• [Aim] Find each line below that contains the string "instrumentName" and copy those lines.

• [Data shown]
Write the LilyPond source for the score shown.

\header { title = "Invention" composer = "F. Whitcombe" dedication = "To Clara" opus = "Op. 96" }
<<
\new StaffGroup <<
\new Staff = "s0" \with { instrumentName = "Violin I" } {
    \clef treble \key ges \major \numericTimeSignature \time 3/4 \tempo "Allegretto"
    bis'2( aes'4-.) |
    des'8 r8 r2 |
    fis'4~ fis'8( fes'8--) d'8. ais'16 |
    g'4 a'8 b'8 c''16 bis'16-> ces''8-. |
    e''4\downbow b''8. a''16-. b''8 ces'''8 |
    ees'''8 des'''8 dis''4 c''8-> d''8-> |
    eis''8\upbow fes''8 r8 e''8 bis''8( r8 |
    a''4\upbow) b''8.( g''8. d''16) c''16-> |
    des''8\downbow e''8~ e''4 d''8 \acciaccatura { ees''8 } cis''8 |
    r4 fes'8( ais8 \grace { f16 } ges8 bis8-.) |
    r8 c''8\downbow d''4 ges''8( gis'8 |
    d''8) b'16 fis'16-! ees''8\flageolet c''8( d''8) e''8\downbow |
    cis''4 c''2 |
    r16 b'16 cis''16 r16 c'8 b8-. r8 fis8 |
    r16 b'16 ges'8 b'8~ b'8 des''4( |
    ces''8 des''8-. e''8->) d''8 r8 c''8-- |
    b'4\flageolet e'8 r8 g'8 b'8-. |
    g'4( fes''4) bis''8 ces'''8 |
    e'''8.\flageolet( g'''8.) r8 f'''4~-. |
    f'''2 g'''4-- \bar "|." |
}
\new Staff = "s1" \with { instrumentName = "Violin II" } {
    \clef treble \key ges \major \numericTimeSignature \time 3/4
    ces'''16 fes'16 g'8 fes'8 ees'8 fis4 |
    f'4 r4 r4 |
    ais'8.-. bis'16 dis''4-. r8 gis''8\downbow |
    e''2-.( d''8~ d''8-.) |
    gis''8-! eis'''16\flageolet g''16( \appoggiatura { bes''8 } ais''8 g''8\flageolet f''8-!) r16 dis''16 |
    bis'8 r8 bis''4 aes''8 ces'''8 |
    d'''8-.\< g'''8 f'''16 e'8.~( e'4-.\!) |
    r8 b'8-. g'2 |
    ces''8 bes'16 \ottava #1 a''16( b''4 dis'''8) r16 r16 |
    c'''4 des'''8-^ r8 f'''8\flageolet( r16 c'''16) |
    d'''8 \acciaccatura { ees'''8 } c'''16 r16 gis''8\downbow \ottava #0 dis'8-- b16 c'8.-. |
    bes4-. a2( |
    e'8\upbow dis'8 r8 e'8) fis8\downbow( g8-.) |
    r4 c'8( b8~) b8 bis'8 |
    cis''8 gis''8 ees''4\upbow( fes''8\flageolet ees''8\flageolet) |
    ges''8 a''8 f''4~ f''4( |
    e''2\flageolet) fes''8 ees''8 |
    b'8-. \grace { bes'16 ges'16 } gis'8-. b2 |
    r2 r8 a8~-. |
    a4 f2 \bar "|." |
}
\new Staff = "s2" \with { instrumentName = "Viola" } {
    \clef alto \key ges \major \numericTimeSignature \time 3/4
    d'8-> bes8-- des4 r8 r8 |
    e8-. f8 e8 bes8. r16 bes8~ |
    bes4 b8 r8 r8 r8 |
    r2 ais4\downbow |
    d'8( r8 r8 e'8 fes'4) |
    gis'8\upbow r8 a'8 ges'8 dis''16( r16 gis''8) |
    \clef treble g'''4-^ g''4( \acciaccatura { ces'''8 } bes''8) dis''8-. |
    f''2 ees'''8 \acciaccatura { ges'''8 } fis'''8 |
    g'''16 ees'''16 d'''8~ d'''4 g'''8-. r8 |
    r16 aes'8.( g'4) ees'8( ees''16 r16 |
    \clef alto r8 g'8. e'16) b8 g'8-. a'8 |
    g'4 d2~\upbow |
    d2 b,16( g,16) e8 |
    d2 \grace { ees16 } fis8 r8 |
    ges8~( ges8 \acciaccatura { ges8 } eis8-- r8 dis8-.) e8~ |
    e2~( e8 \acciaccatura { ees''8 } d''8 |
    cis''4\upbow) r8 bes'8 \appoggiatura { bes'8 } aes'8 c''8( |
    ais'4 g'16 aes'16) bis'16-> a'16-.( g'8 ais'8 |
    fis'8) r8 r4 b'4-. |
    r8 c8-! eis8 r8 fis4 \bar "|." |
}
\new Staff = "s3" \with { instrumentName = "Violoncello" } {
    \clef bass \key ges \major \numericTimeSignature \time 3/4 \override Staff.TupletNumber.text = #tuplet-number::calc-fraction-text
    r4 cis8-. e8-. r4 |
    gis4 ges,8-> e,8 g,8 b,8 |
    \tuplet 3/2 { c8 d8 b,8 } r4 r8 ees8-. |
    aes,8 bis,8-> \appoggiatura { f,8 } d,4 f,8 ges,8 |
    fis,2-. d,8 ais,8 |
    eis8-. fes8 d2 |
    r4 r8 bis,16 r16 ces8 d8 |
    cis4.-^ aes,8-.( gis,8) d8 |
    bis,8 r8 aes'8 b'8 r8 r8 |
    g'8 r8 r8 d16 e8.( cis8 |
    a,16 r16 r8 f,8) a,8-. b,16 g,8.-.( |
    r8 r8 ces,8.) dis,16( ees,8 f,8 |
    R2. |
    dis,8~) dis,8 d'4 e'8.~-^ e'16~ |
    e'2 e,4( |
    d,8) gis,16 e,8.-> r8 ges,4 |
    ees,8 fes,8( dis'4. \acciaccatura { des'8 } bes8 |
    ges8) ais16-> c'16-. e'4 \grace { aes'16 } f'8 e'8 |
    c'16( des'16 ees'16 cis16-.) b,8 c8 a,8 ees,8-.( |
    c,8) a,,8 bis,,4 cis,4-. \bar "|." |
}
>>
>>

• [Result of the exercise]
\new Staff = "s0" \with { instrumentName = "Violin I" } {
\new Staff = "s1" \with { instrumentName = "Violin II" } {
\new Staff = "s2" \with { instrumentName = "Viola" } {
\new Staff = "s3" \with { instrumentName = "Violoncello" } {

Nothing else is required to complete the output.